Data items
---
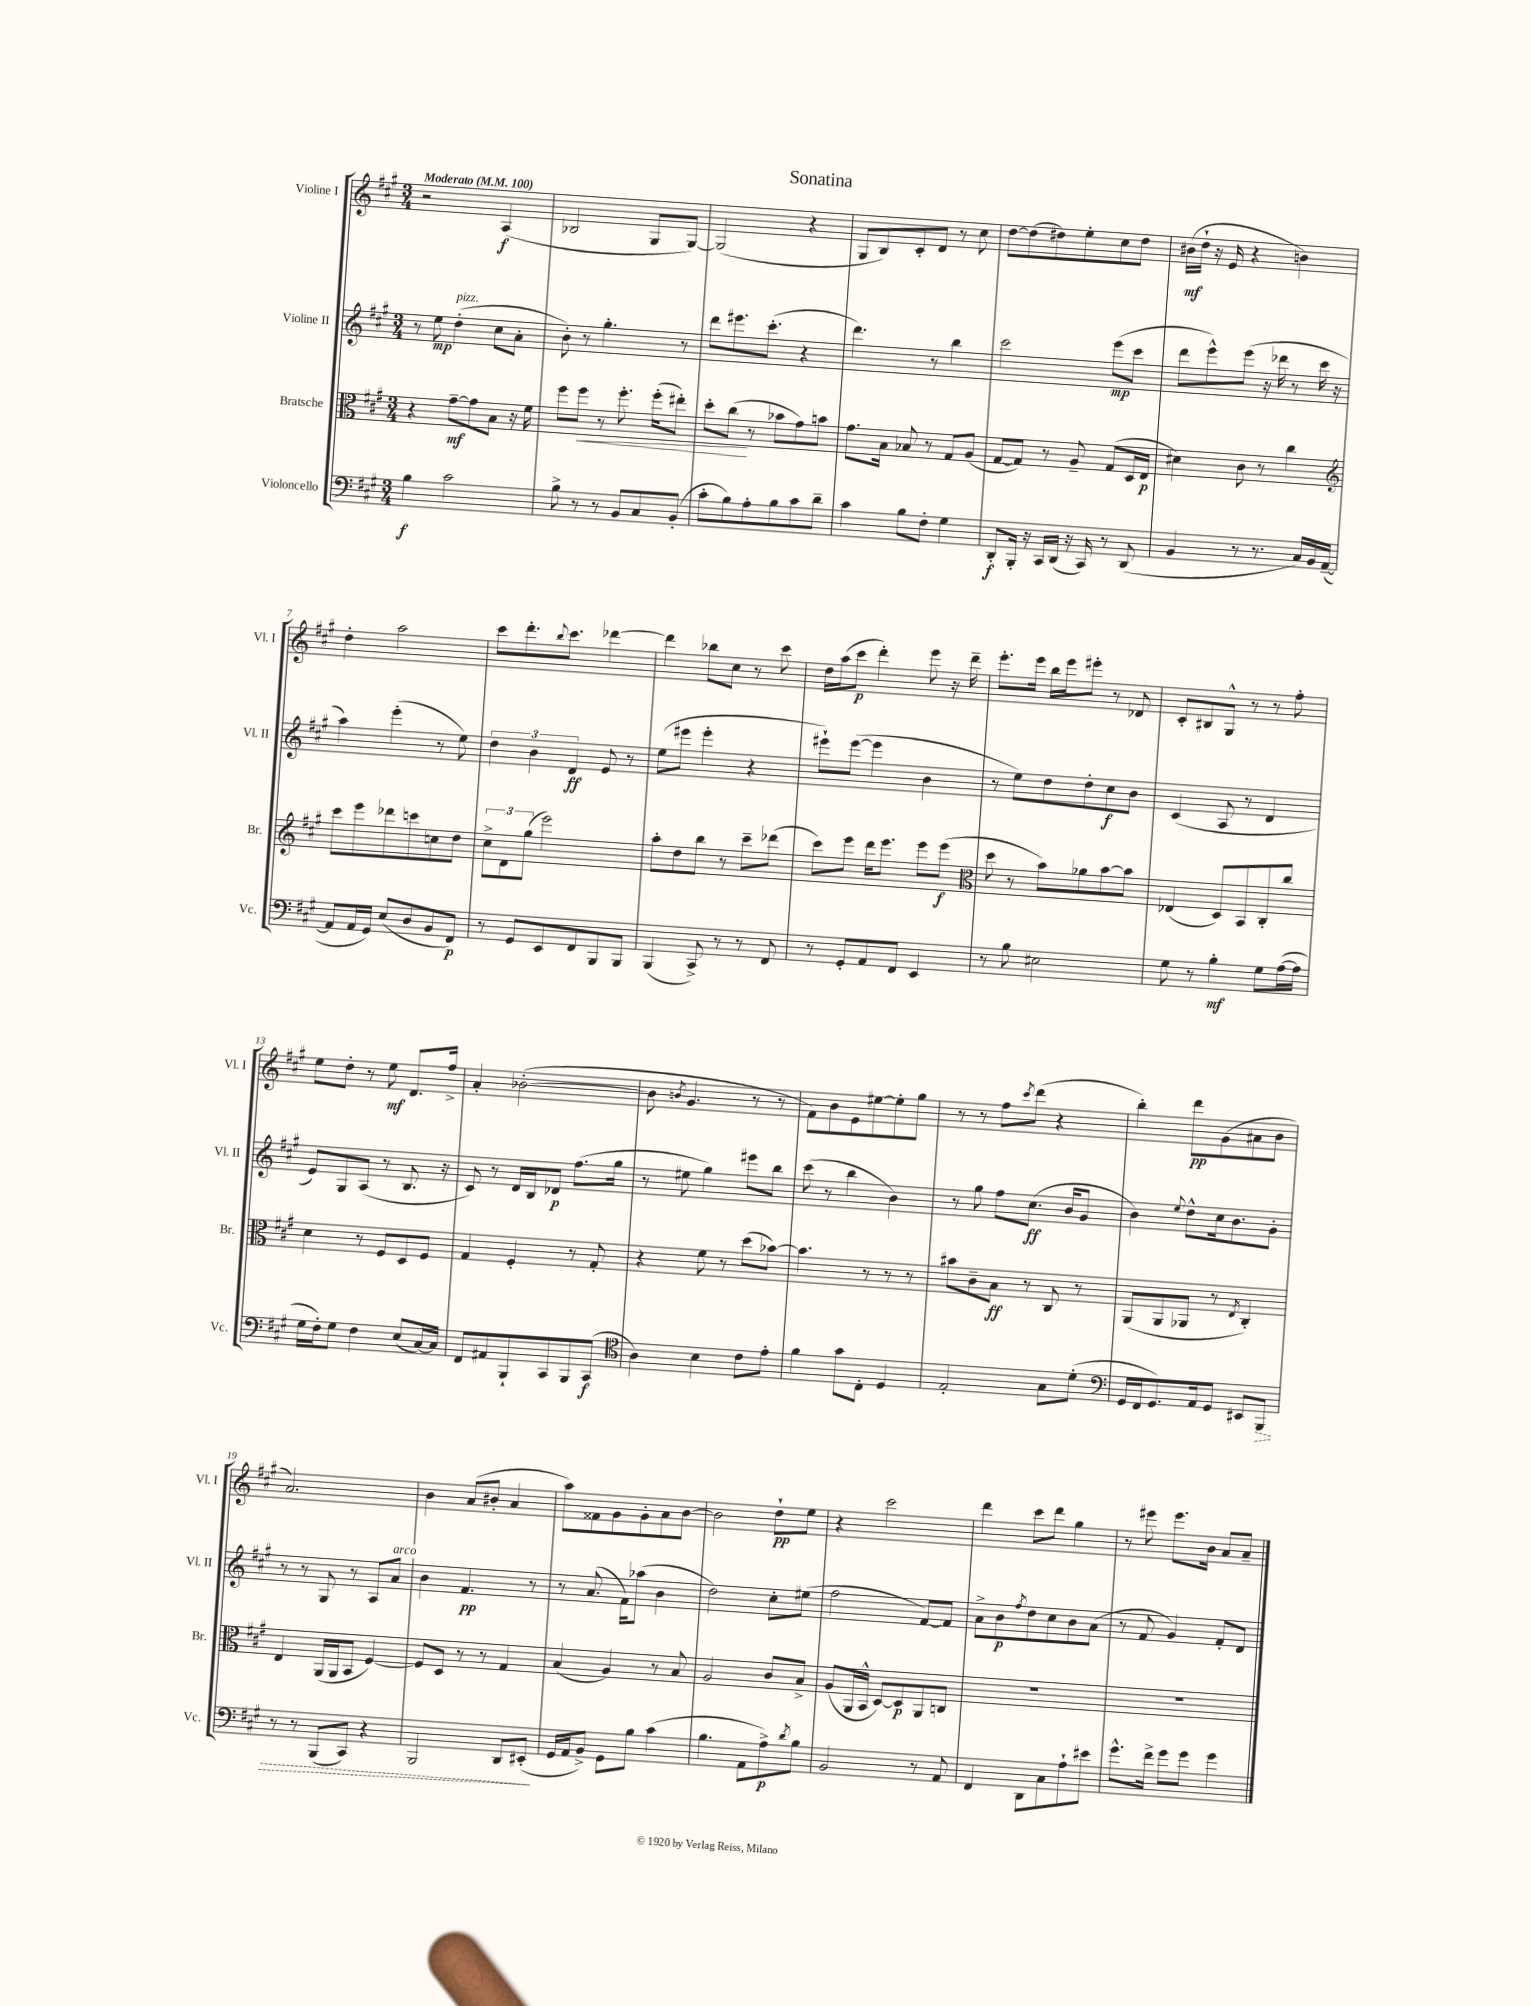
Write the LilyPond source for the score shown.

\header { title = "Sonatina" }
<<
\new StaffGroup <<
\new Staff = "s0" \with { instrumentName = "Violine I" shortInstrumentName = "Vl. I" } {
    \clef treble \key a \major \numericTimeSignature \time 3/4 \tempo "Moderato" 4 = 100
    r2 a4\f( |
    bes2 gis8 gis8~) |
    gis2( r4 |
    gis8 b8) cis'8-. d'8 r8 cis''8 |
    d''8~ d''8( dis''8) e''8-. cis''8 dis''8 |
    bis'16\mf( d''16-! r16 e'16 r4 b'4) |
    d''4-. a''2 |
    cis'''8 d'''8.-. \appoggiatura { b''8 } cis'''8. des'''4~ |
    des'''4 bes''8 cis''8 r8 cis'''8 |
    d''16 a''16( cis'''8\p d'''4-.) e'''8 r16 d'''16-- |
    e'''8.-. e'''16 b''16 e'''16 eis'''8-. r8 des'8 |
    cis'8-. bis8 gis8-^ r8 r8 fis''8-. |
    e''8 d''8-. r8 e''8\mf d'8. fis''16-> |
    a'4-. bes'2~-.( |
    bes'8 \acciaccatura { b'8 } gis'4. r8 r8 |
    fis'8) b'8 e'8 eis''8~ eis''8-. gis''8 |
    r8 r8 fis''8 \acciaccatura { cis'''8 } d'''8( r4 |
    b''4-.) d'''8\pp gis'8( ais'8 b'8 |
    a'2.) |
    b'4 a'8( bis'8-. a'4 |
    a''8) fisis'8 gis'8 gis'8-. a'8 b'8~ |
    b'2 d''8-!\pp e''8 |
    r4 cis'''2 |
    d'''4 cis'''8 d'''8 gis''4 |
    r8 eis'''8 eis'''8. b'16 a'8 a'8-- \bar "|." |
}
\new Staff = "s1" \with { instrumentName = "Violine II" shortInstrumentName = "Vl. II" } {
    \clef treble \key a \major \numericTimeSignature \time 3/4
    r8 e''8\mp d''4-.^\markup { \italic "pizz." }( cis''8 a'8-. |
    b'8-.) r8 gis''4.-. r8 |
    d'''8 eis'''8. cis'''8.-.( r4 |
    d'''4.) r8 b''4 |
    cis'''2 e'''8\mp( cis'''8 |
    d'''8 e'''8-^) e'''8( r16 des'''16 r8 cis'''16 r16 |
    a''4) e'''4-.( r8 e''8) |
    \tuplet 3/2 { d''4 b'4 d'4\ff } e'8 r8 |
    e''8( eis'''8 eis'''4-. r4 |
    eis'''8-!) eis'''8~( eis'''4 b'4 |
    r8 e''8) d''8 d''8-. cis''8\f b'8 |
    cis'4( a8 r8 d'4 |
    e'8) gis8 a8( r8 b8. r16 |
    cis'8) r8 d'16 b16 des'8\p fis''8.( gis''16 |
    r8 eis''8 gis''4) eis'''8 b''8 |
    cis'''8( r8 b''4 b'4) |
    r8 gis''8 fis''8 cis''8.\ff( b'16 gis'8 |
    b'4) \appoggiatura { e''8 } d''8-^ cis''16 b'8. gis'8-. |
    r8 r8 gis8 r8 a8 a'8^\markup { \italic "arco" } |
    b'4 fis'4.\pp r8 |
    r8 a'8.( fis'16) aes''8( b'4 |
    d''2) cis''8-. eis''8( |
    fis''2 fis'8~) fis'8 |
    a'8-> b'8\p \acciaccatura { fis''8 } d''8 cis''8 b'8 a'8( |
    r8 fis'8 gis'4) fis'8-. d'8 \bar "|." |
}
\new Staff = "s2" \with { instrumentName = "Bratsche" shortInstrumentName = "Br." } {
    \clef alto \key a \major \numericTimeSignature \time 3/4
    r4 gis'8~--\mf gis'8 b8 r16 fis'16 |
    fis''8 fis''8\< r8 fis''8.-. fis''16-.( eis''8-.) |
    d''8-. cis''8\!( r8 bes'8 gis'8) b'8 |
    gis'8. b16 bes8 r8 gis8 a8( |
    gis8~ gis8) r8 a8-- gis8( d16 e16\p |
    dis'4) cis'8 r8 cis''4 |
    \clef treble cis'''8 e'''8 des'''8 c'''8 c''8 d''8 |
    \tuplet 3/2 { cis''8-> d'8 gis''8( } e'''2) |
    a''8-. d''8 b''8 r8 cis'''8-- des'''8( |
    cis'''8) e'''8 d'''16 e'''8. e'''8 e'''8\f( |
    \clef alto d''8 r8 b'8) aes'8 b'8~ b'8 |
    ees4( d8) b,8 cis8-. cis''8 |
    d'4 r8 fis8 d8 fis8 |
    gis4 fis4-. r8 gis8-. |
    r4 fis'8 r8 d''8( bes'8~) |
    bes'4. r8 r8 r8 |
    bis'8 cis'8-- b8\ff r8 cis8 r8 |
    a,8( a,8 aes,8 r8 \acciaccatura { e8 } cis4-.) |
    e4 a,16( a,16 b,8 fis4~) |
    fis8 d8 r8 r8 gis4 |
    b4( a4) r8 b8 |
    a2 cis'8 b8-> |
    a8( a,16 b,16-^ d8~) d8\p a,8 c8 |
    R2. |
    R2. \bar "|." |
}
\new Staff = "s3" \with { instrumentName = "Violoncello" shortInstrumentName = "Vc." } {
    \clef bass \key a \major \numericTimeSignature \time 3/4
    b4\f cis'2 |
    b8-> r8 r8 b,8 cis8 b,8-.( |
    cis'8-. b8) a8-. b8 cis'8 d'8-- |
    cis'4 b8 fis8-. gis4 |
    d,8-.\f b,,16-. r16 cis,16 d,16( r16 cis,16) r8 d,8( |
    b,4 r8 r8. cis16) b,16 a,16~--( |
    a,8 a,16 gis,16) e8( d8 b,8 fis,8\p) |
    r8 gis,8 e,8 fis,8 b,,8 b,,8 |
    b,,4( cis,8->) r8 r8 fis,8 |
    r8 gis,8-. a,8 fis,8 e,4 |
    r8 b8 eis2 |
    gis8 r8 b4-.\mf gis8 a16~( a16 |
    gis16 fis16-.) gis8 fis4 e8( cis16~) cis16 |
    fis,8 ais,8 b,,8-! cis,8 b,,8 cis,8\f( |
    \clef tenor a4) b4 cis'8 e'8-. |
    fis'4 gis'8 cis8-. d4 |
    e2-. gis8 d'8-.( |
    \clef bass gis,16 fis,16 gis,8.) a,16 gis,8 eis,8 \once \override Hairpin.style = #'dashed-line b,,8\> |
    r8 r8 b,,8( cis,8) r4 |
    b,,2 d,8 eis,8-.\!( |
    gis,16 a,16 b,8->) gis,8 b8 cis'4( |
    b4. a,8 a8->\p) \acciaccatura { d'8 } b8 |
    b,2 r8 a,8 |
    fis,4 d,8 cis8 a8-! eis'8 |
    gis'8.-^ fis'16-> gis'8 gis'8 gis'4 \bar "|." |
}
>>
>>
---
:: Objective ::
Count the lines above that contain the string "markup", treating uppercase and lowercase as different, and give only that number.

:: Reply to the task ::
2